# Data extracts
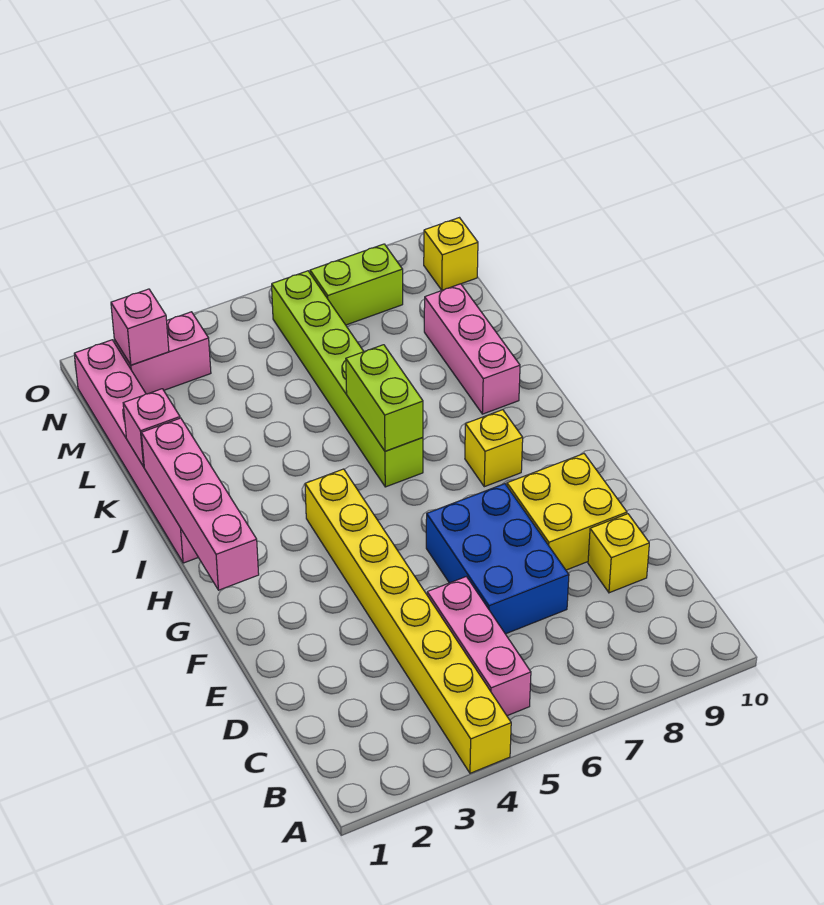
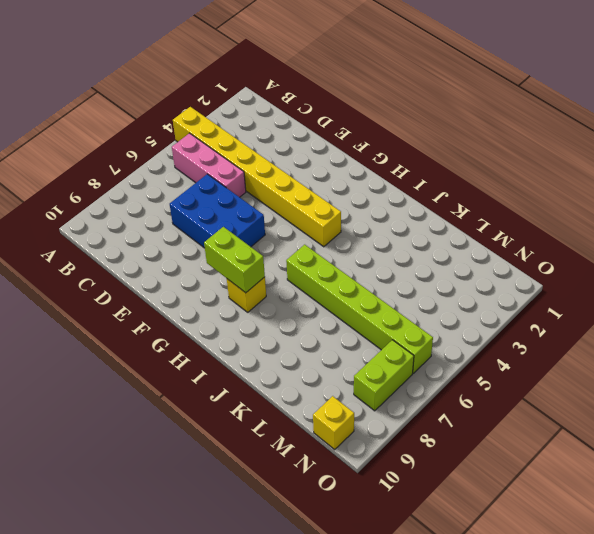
lime brick G8:H8 level 2 -> lime brick I6:J6 level 2
none -> yellow brick D9 level 1
none -> yellow brick E8:F9 level 1
none -> pink brick I1:N1 level 1

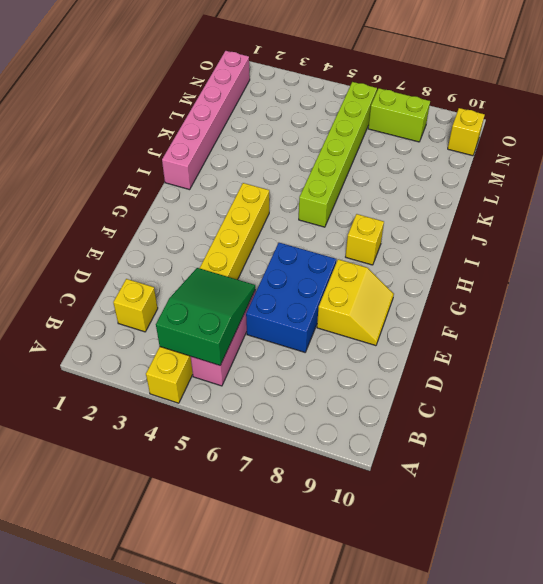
green slope B4:D5 level 2 top B -> none
yellow brick C2 level 1 -> yellow brick D9 level 1
yellow slope E8:F9 level 1 top 8 -> yellow brick E8:F9 level 1
none -> pink brick J9:L9 level 1
none -> pink brick N2:N3 level 1
none -> pink brick G1:J1 level 2

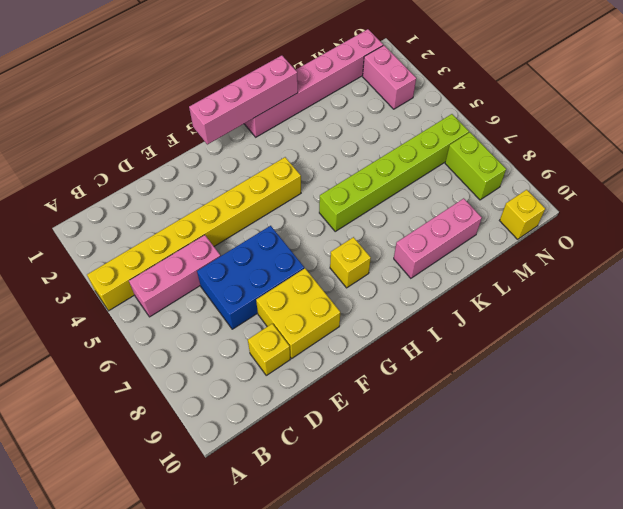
none -> lime brick I6:J6 level 2
none -> pink brick K1 level 2
none -> pink brick N2 level 2

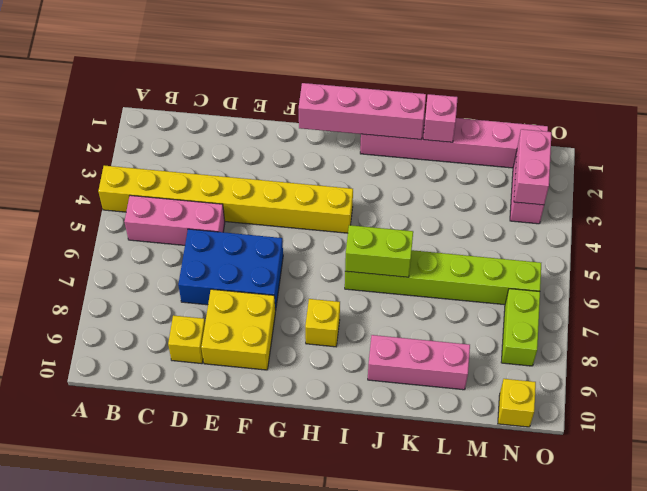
pink brick N2:N3 level 2 -> pink brick N2 level 2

# What the task asks
Whenever the string "pink" shows up in a line above, copy that line.

# The completed task
none -> pink brick I1:N1 level 1
none -> pink brick J9:L9 level 1
none -> pink brick N2:N3 level 1
none -> pink brick G1:J1 level 2
none -> pink brick K1 level 2
none -> pink brick N2 level 2
pink brick N2:N3 level 2 -> pink brick N2 level 2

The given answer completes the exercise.